▶ WORK REQUEST
Beginning with the line containing "green line: moved 3 px left" and going on through the line containing "white star: moved 4 px left", the lines below are to be returned exactly, pictures excluded and nothing added.

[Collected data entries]
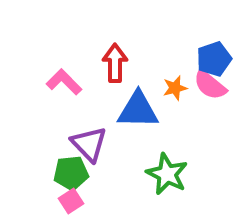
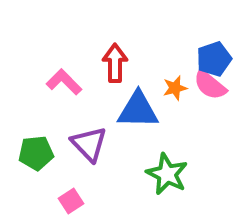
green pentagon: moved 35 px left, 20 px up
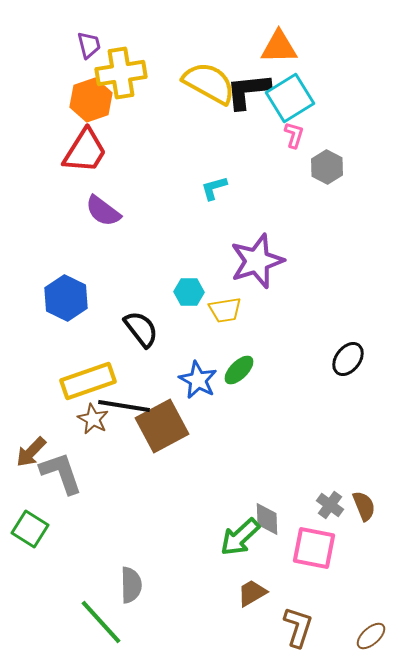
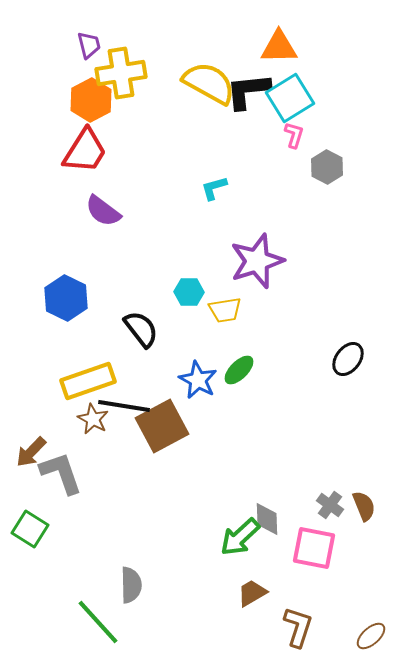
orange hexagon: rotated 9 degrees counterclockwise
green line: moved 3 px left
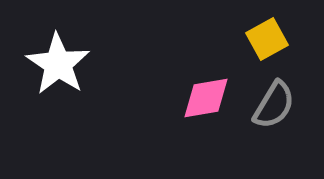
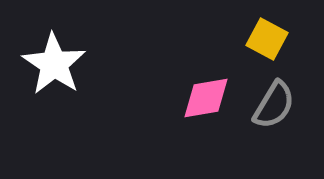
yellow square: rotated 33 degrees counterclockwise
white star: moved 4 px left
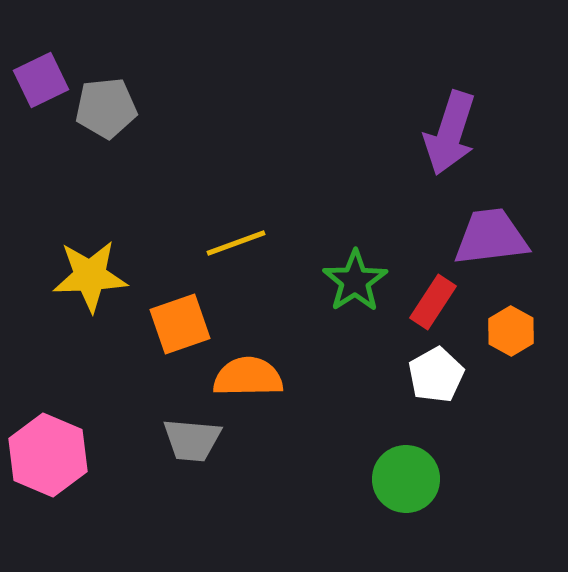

---

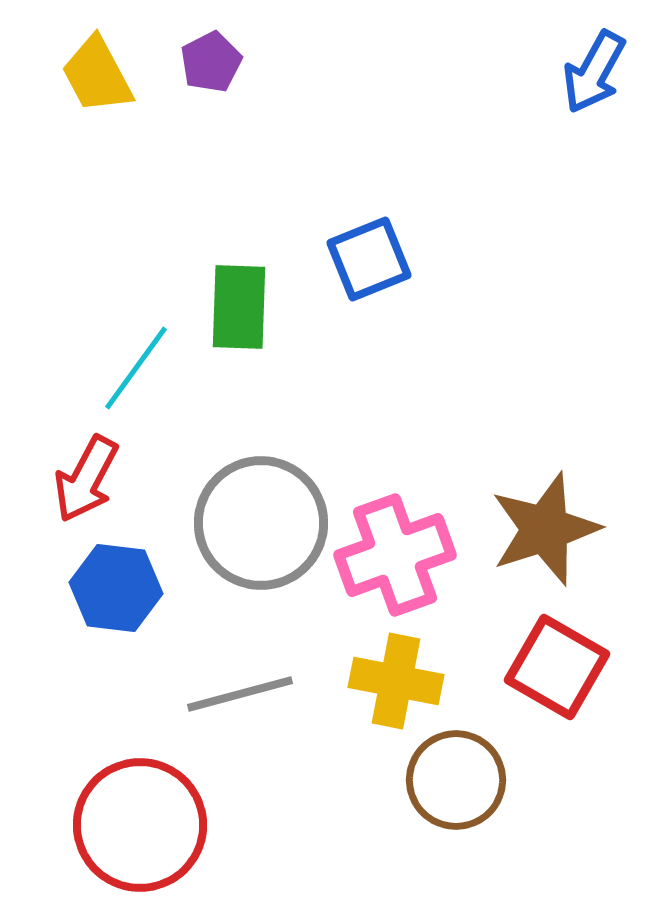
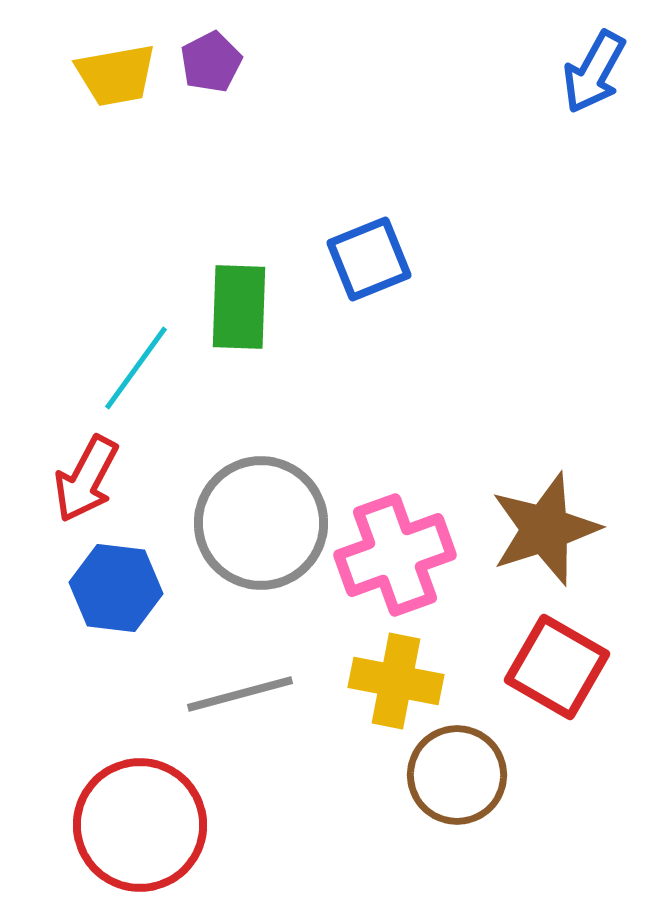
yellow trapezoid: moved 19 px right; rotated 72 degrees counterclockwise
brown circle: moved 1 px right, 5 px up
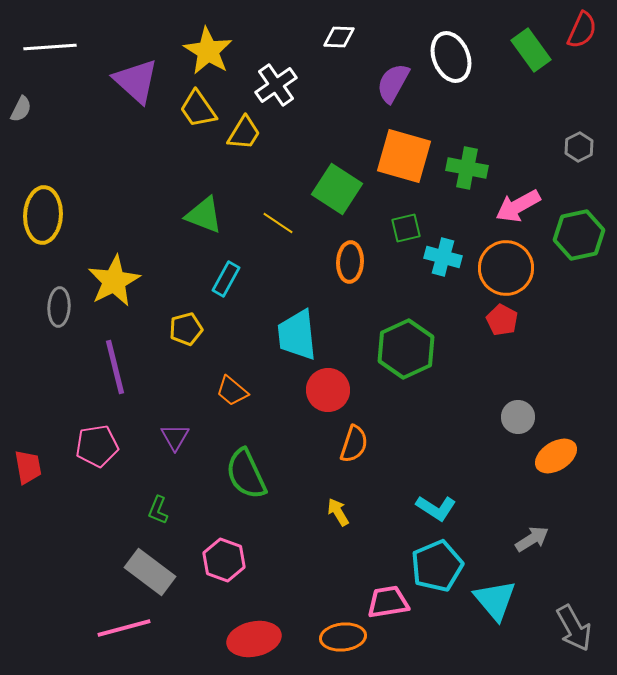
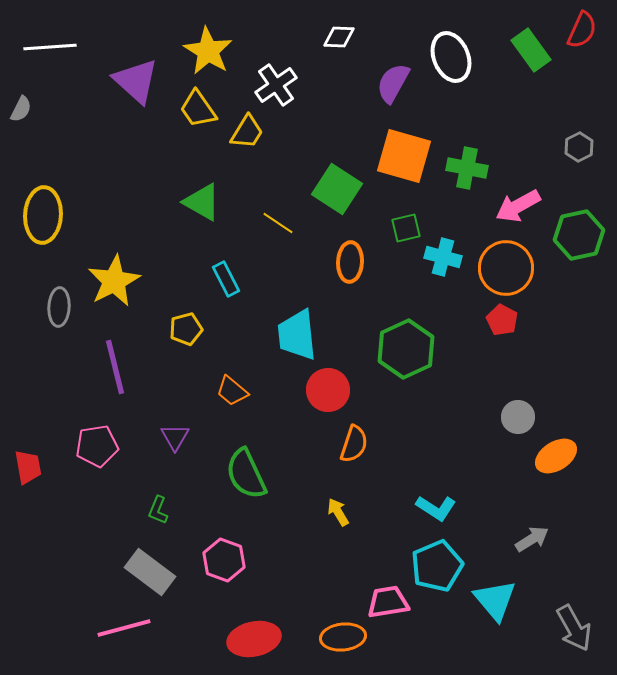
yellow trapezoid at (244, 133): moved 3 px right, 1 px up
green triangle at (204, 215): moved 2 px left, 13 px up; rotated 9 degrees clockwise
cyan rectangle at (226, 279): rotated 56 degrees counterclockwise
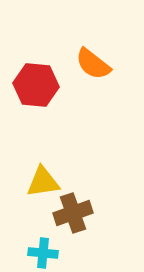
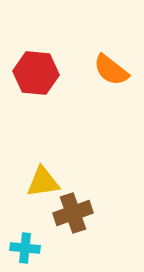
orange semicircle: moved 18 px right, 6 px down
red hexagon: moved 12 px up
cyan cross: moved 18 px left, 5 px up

▶ SOLUTION FOR THIS EXERCISE
green line: moved 3 px left
yellow square: rotated 33 degrees counterclockwise
white star: moved 4 px left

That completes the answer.